Once you have read the records below, restate them word for word.

Data items
· · · · ·

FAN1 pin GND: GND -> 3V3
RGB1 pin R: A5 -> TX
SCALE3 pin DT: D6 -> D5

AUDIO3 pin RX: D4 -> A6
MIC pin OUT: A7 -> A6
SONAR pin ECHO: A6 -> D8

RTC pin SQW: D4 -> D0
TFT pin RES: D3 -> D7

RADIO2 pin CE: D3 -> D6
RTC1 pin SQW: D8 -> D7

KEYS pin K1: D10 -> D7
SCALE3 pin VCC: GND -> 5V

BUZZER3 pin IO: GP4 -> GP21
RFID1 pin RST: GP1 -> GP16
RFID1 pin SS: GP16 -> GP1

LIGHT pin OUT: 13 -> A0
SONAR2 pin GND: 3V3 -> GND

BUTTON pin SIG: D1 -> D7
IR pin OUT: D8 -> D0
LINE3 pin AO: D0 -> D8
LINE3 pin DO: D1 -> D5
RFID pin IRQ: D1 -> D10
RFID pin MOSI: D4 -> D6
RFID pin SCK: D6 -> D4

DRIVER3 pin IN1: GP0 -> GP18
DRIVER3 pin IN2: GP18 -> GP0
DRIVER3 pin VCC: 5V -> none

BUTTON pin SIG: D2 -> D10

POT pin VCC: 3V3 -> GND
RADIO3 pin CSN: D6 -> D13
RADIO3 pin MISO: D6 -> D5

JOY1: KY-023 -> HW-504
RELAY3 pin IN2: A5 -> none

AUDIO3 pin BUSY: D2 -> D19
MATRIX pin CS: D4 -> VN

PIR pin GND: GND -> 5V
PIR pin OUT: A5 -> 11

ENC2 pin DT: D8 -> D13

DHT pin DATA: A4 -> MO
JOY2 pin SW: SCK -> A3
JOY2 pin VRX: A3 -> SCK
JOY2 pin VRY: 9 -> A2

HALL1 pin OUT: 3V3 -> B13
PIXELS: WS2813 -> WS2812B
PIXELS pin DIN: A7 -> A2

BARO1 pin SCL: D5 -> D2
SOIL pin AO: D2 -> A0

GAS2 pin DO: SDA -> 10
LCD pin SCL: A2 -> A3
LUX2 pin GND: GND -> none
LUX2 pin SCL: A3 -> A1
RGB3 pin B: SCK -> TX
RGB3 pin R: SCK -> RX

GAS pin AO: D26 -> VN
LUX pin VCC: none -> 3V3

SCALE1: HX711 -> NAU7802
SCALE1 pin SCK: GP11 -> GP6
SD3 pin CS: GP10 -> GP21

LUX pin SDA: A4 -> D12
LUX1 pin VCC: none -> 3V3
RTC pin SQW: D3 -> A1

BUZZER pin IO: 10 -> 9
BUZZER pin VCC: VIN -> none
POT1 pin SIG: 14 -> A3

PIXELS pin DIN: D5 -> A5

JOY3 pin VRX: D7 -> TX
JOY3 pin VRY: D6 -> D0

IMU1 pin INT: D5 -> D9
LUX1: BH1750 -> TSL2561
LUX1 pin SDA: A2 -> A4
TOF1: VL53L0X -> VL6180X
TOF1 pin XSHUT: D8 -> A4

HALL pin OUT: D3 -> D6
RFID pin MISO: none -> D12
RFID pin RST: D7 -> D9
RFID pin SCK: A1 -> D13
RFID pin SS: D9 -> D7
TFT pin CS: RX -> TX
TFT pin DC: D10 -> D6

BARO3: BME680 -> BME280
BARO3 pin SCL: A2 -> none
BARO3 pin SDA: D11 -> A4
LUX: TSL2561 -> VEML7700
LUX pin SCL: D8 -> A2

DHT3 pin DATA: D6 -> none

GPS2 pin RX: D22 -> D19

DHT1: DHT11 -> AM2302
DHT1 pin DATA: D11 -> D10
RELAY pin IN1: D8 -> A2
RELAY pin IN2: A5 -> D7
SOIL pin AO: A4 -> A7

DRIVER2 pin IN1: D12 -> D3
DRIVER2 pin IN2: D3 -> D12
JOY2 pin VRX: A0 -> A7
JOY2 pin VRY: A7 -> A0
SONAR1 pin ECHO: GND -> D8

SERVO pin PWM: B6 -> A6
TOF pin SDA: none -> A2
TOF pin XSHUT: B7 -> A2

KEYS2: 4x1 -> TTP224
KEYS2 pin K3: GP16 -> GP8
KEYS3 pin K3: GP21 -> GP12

· · · · ·

▶ The completed task:
FAN1 pin GND: GND -> 3V3
RGB1 pin R: A5 -> TX
SCALE3 pin DT: D6 -> D5

AUDIO3 pin RX: D4 -> A6
MIC pin OUT: A7 -> A6
SONAR pin ECHO: A6 -> D8

RTC pin SQW: D4 -> D0
TFT pin RES: D3 -> D7

RADIO2 pin CE: D3 -> D6
RTC1 pin SQW: D8 -> D7

KEYS pin K1: D10 -> D7
SCALE3 pin VCC: GND -> 5V

BUZZER3 pin IO: GP4 -> GP21
RFID1 pin RST: GP1 -> GP16
RFID1 pin SS: GP16 -> GP1

LIGHT pin OUT: 13 -> A0
SONAR2 pin GND: 3V3 -> GND

BUTTON pin SIG: D1 -> D7
IR pin OUT: D8 -> D0
LINE3 pin AO: D0 -> D8
LINE3 pin DO: D1 -> D5
RFID pin IRQ: D1 -> D10
RFID pin MOSI: D4 -> D6
RFID pin SCK: D6 -> D4

DRIVER3 pin IN1: GP0 -> GP18
DRIVER3 pin IN2: GP18 -> GP0
DRIVER3 pin VCC: 5V -> none

BUTTON pin SIG: D2 -> D10

POT pin VCC: 3V3 -> GND
RADIO3 pin CSN: D6 -> D13
RADIO3 pin MISO: D6 -> D5

JOY1: KY-023 -> HW-504
RELAY3 pin IN2: A5 -> none

AUDIO3 pin BUSY: D2 -> D19
MATRIX pin CS: D4 -> VN

PIR pin GND: GND -> 5V
PIR pin OUT: A5 -> 11

ENC2 pin DT: D8 -> D13

DHT pin DATA: A4 -> MO
JOY2 pin SW: SCK -> A3
JOY2 pin VRX: A3 -> SCK
JOY2 pin VRY: 9 -> A2

HALL1 pin OUT: 3V3 -> B13
PIXELS: WS2813 -> WS2812B
PIXELS pin DIN: A7 -> A2

BARO1 pin SCL: D5 -> D2
SOIL pin AO: D2 -> A0

GAS2 pin DO: SDA -> 10
LCD pin SCL: A2 -> A3
LUX2 pin GND: GND -> none
LUX2 pin SCL: A3 -> A1
RGB3 pin B: SCK -> TX
RGB3 pin R: SCK -> RX

GAS pin AO: D26 -> VN
LUX pin VCC: none -> 3V3

SCALE1: HX711 -> NAU7802
SCALE1 pin SCK: GP11 -> GP6
SD3 pin CS: GP10 -> GP21

LUX pin SDA: A4 -> D12
LUX1 pin VCC: none -> 3V3
RTC pin SQW: D3 -> A1

BUZZER pin IO: 10 -> 9
BUZZER pin VCC: VIN -> none
POT1 pin SIG: 14 -> A3

PIXELS pin DIN: D5 -> A5

JOY3 pin VRX: D7 -> TX
JOY3 pin VRY: D6 -> D0

IMU1 pin INT: D5 -> D9
LUX1: BH1750 -> TSL2561
LUX1 pin SDA: A2 -> A4
TOF1: VL53L0X -> VL6180X
TOF1 pin XSHUT: D8 -> A4

HALL pin OUT: D3 -> D6
RFID pin MISO: none -> D12
RFID pin RST: D7 -> D9
RFID pin SCK: A1 -> D13
RFID pin SS: D9 -> D7
TFT pin CS: RX -> TX
TFT pin DC: D10 -> D6

BARO3: BME680 -> BME280
BARO3 pin SCL: A2 -> none
BARO3 pin SDA: D11 -> A4
LUX: TSL2561 -> VEML7700
LUX pin SCL: D8 -> A2

DHT3 pin DATA: D6 -> none

GPS2 pin RX: D22 -> D19

DHT1: DHT11 -> AM2302
DHT1 pin DATA: D11 -> D10
RELAY pin IN1: D8 -> A2
RELAY pin IN2: A5 -> D7
SOIL pin AO: A4 -> A7

DRIVER2 pin IN1: D12 -> D3
DRIVER2 pin IN2: D3 -> D12
JOY2 pin VRX: A0 -> A7
JOY2 pin VRY: A7 -> A0
SONAR1 pin ECHO: GND -> D8

SERVO pin PWM: B6 -> A6
TOF pin SDA: none -> A2
TOF pin XSHUT: B7 -> A2

KEYS2: 4x1 -> TTP224
KEYS2 pin K3: GP16 -> GP8
KEYS3 pin K3: GP21 -> GP12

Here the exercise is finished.